Revision comparison data:
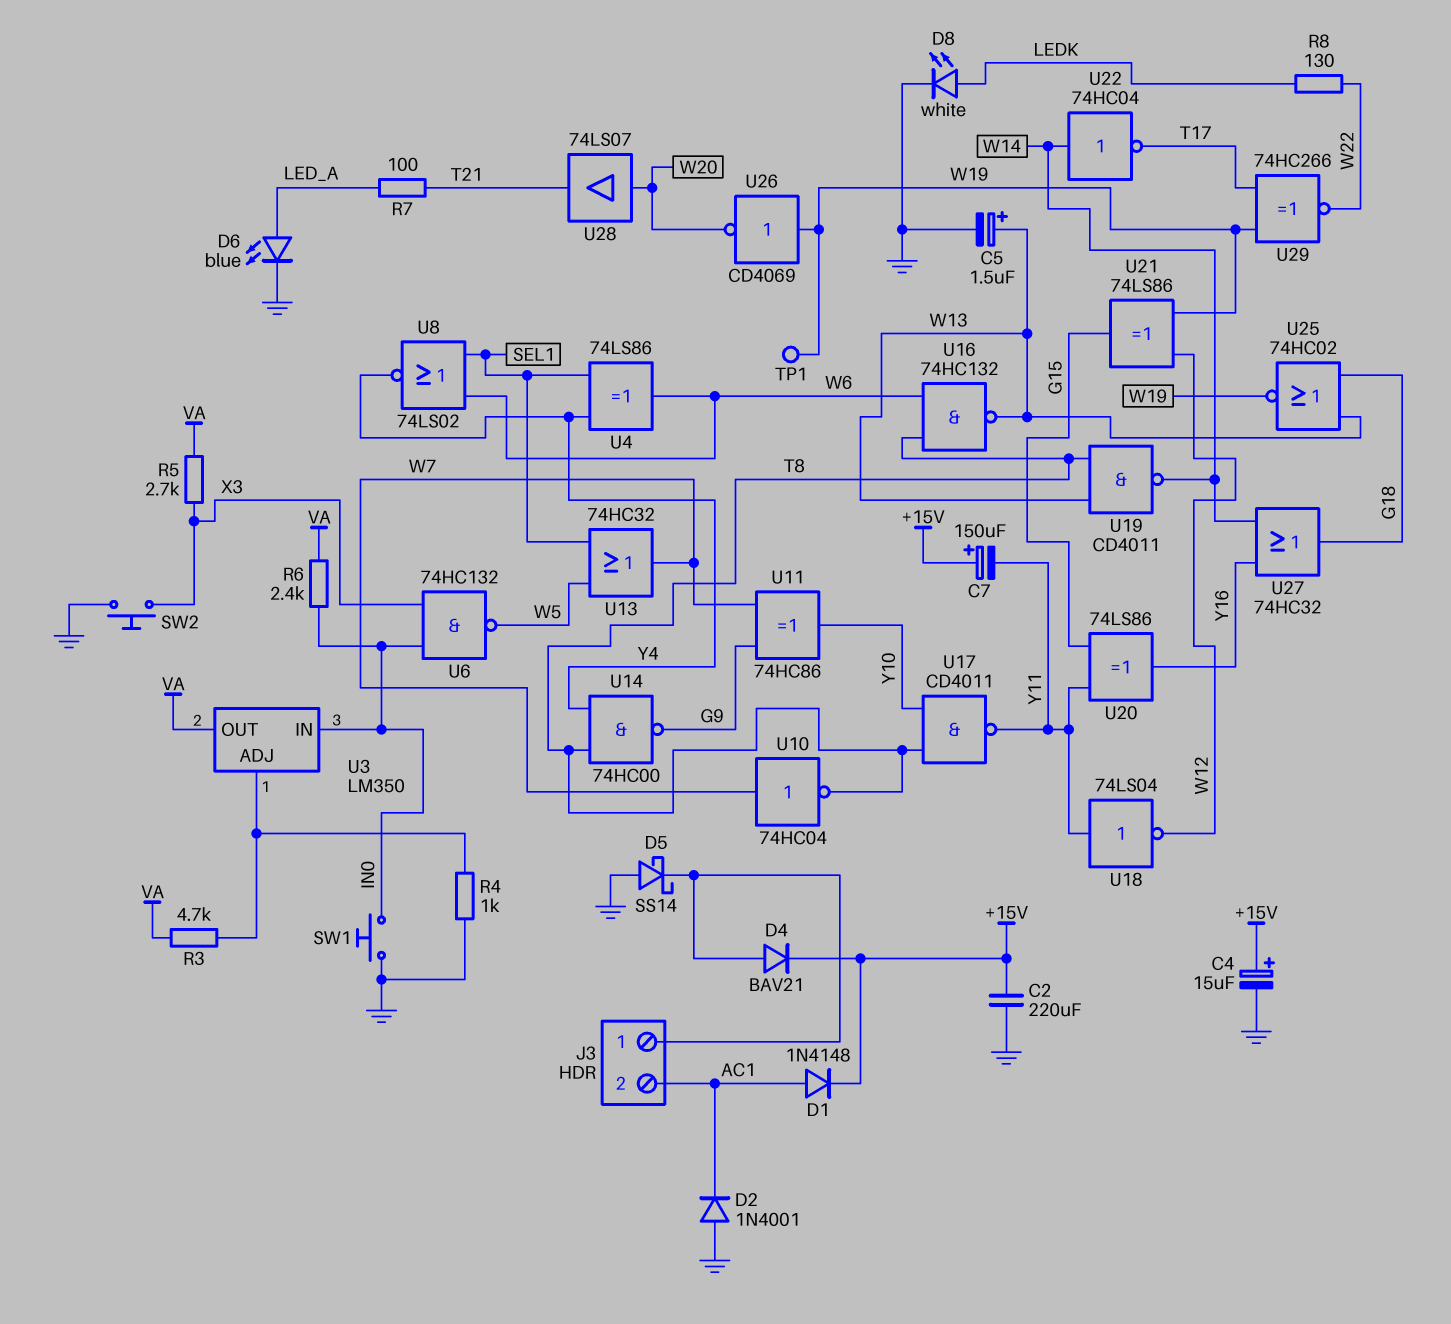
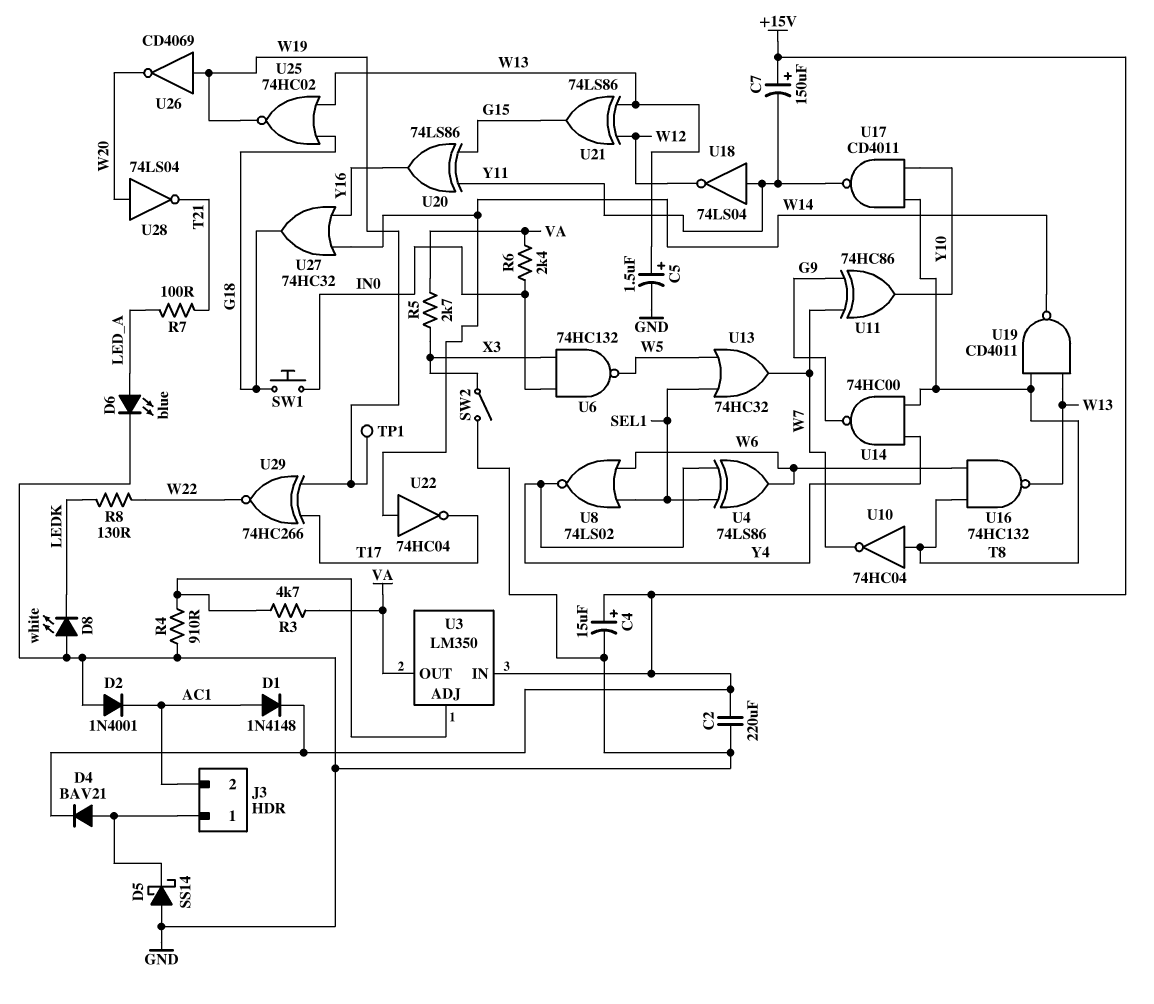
D8: LED white (A LEDK, K GND) -> LED white (A GND, K LEDK)
R4: 1k (GND, U3/ADJ) -> 910 (GND, U3/ADJ)
SW1: button (GND, IN0) -> button (G18, IN0)
SW2: button (GND, X3) -> switch (GND, X3)
U3 pin IN: IN0 -> +15V
U10: NOT 74HC04 (in W7, out T8) -> NOT 74HC04 (in T8, out W7)
U21: XOR 74LS86 (in W12, in W19, out G15) -> XOR 74LS86 (in W12, in W13, out G15)
U28: buffer 74LS07 (in W20, out T21) -> NOT 74LS04 (in W20, out T21)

_WORK ORDER:_
Word for word, repeat all the data, but not its images.

_ANSWER TO THIS TASK:_
D8: LED white (A LEDK, K GND) -> LED white (A GND, K LEDK)
R4: 1k (GND, U3/ADJ) -> 910 (GND, U3/ADJ)
SW1: button (GND, IN0) -> button (G18, IN0)
SW2: button (GND, X3) -> switch (GND, X3)
U3 pin IN: IN0 -> +15V
U10: NOT 74HC04 (in W7, out T8) -> NOT 74HC04 (in T8, out W7)
U21: XOR 74LS86 (in W12, in W19, out G15) -> XOR 74LS86 (in W12, in W13, out G15)
U28: buffer 74LS07 (in W20, out T21) -> NOT 74LS04 (in W20, out T21)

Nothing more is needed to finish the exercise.